--- DATA TO USE Enclosed Below ---

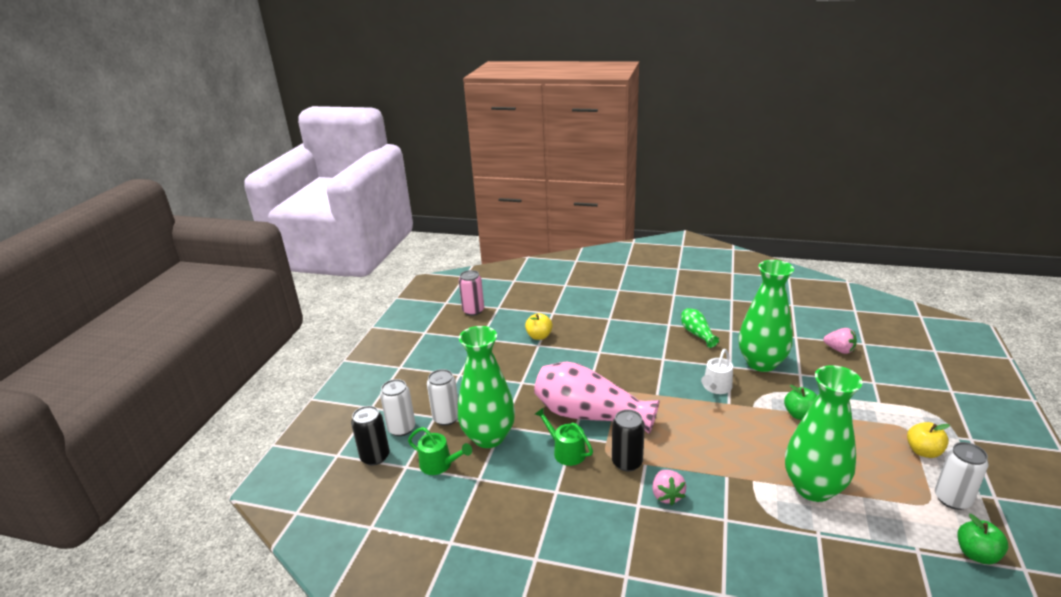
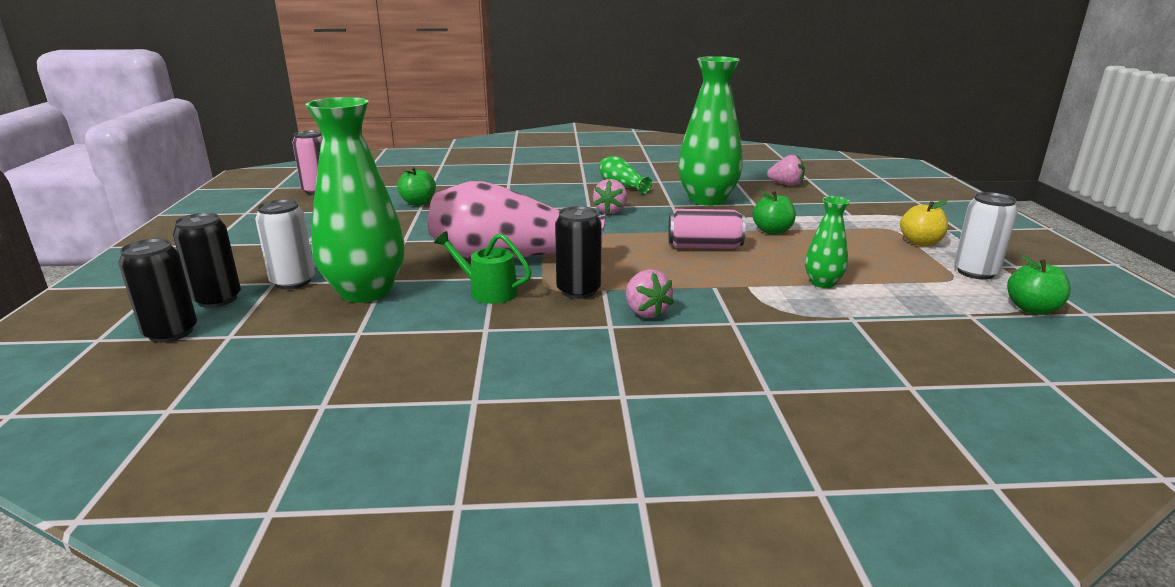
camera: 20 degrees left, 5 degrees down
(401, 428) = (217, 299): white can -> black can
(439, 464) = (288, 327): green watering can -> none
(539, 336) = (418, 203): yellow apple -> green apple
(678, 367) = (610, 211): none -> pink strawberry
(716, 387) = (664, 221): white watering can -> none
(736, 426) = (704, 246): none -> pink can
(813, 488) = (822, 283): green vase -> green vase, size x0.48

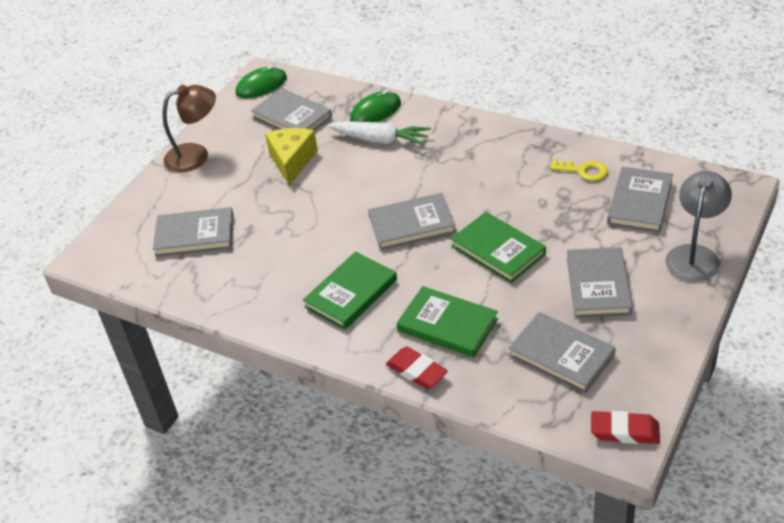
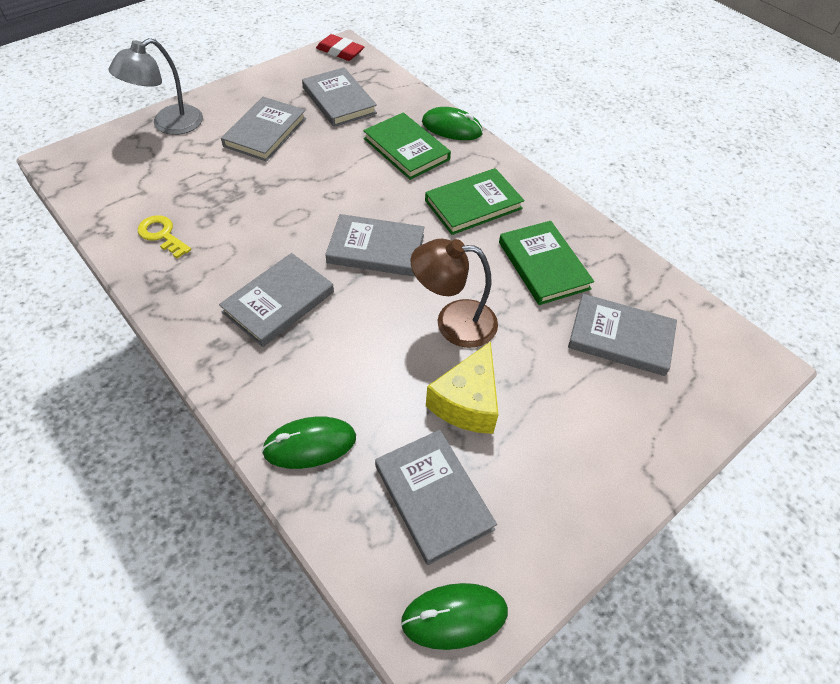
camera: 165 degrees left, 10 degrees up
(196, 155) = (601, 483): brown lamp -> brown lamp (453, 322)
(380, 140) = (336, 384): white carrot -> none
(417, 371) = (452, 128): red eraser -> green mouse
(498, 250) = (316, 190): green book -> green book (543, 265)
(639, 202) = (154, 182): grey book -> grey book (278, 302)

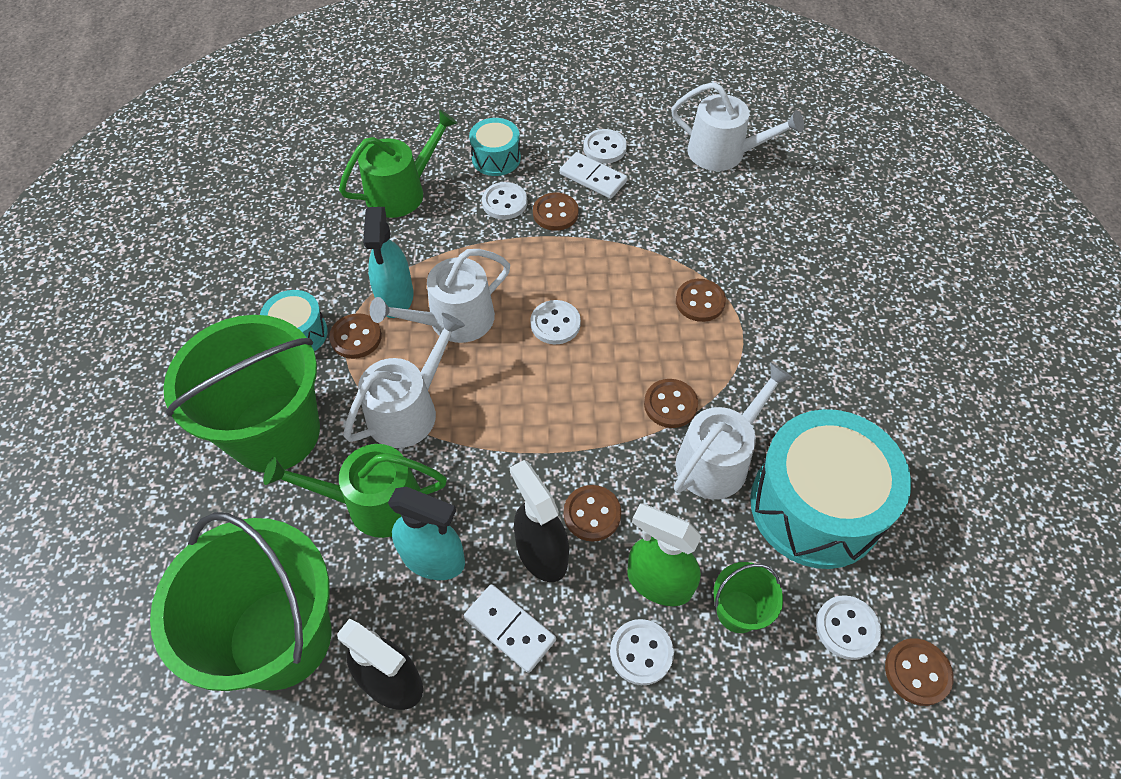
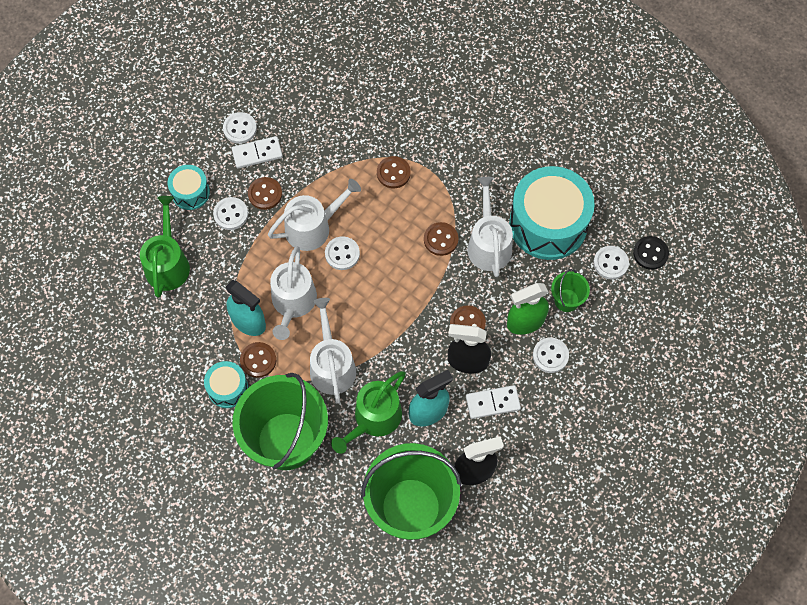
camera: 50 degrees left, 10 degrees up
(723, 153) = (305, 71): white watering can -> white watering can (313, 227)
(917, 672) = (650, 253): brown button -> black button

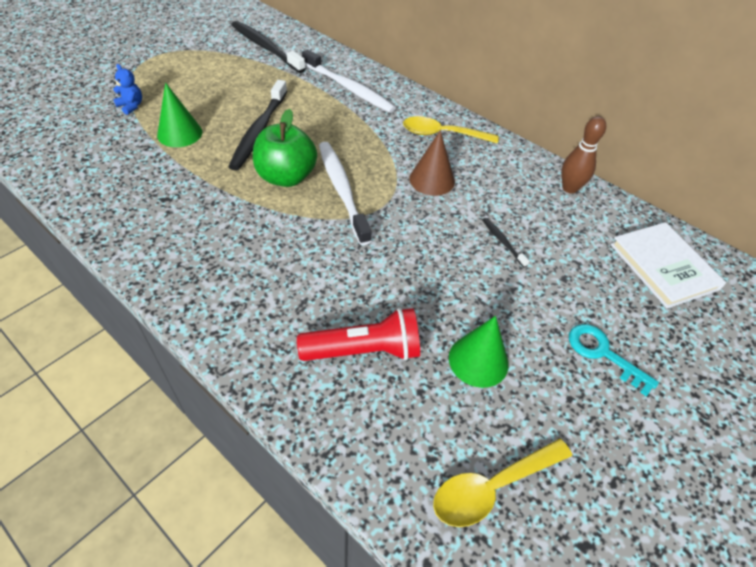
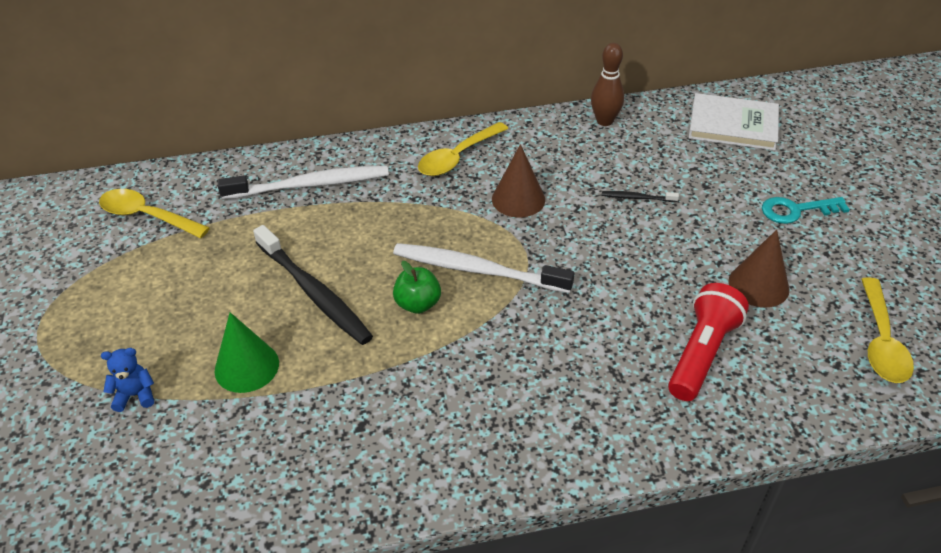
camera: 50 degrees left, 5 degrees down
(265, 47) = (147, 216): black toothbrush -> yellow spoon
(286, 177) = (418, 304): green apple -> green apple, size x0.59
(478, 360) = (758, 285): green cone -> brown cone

--- End of Enclosed DATA TO USE ---

Once the line containing "(736, 426) = (704, 246): none -> pink can" is located, write out exactly that line and each one after it to the end of the records above, excluding pictures and nothing else.

(736, 426) = (704, 246): none -> pink can
(813, 488) = (822, 283): green vase -> green vase, size x0.48

camera: 165 degrees left, 10 degrees up
(196, 155) = (601, 483): brown lamp -> brown lamp (453, 322)
(380, 140) = (336, 384): white carrot -> none
(417, 371) = (452, 128): red eraser -> green mouse
(498, 250) = (316, 190): green book -> green book (543, 265)
(639, 202) = (154, 182): grey book -> grey book (278, 302)

camera: 50 degrees left, 10 degrees up
(723, 153) = (305, 71): white watering can -> white watering can (313, 227)
(917, 672) = (650, 253): brown button -> black button

camera: 50 degrees left, 5 degrees down
(265, 47) = (147, 216): black toothbrush -> yellow spoon
(286, 177) = (418, 304): green apple -> green apple, size x0.59
(478, 360) = (758, 285): green cone -> brown cone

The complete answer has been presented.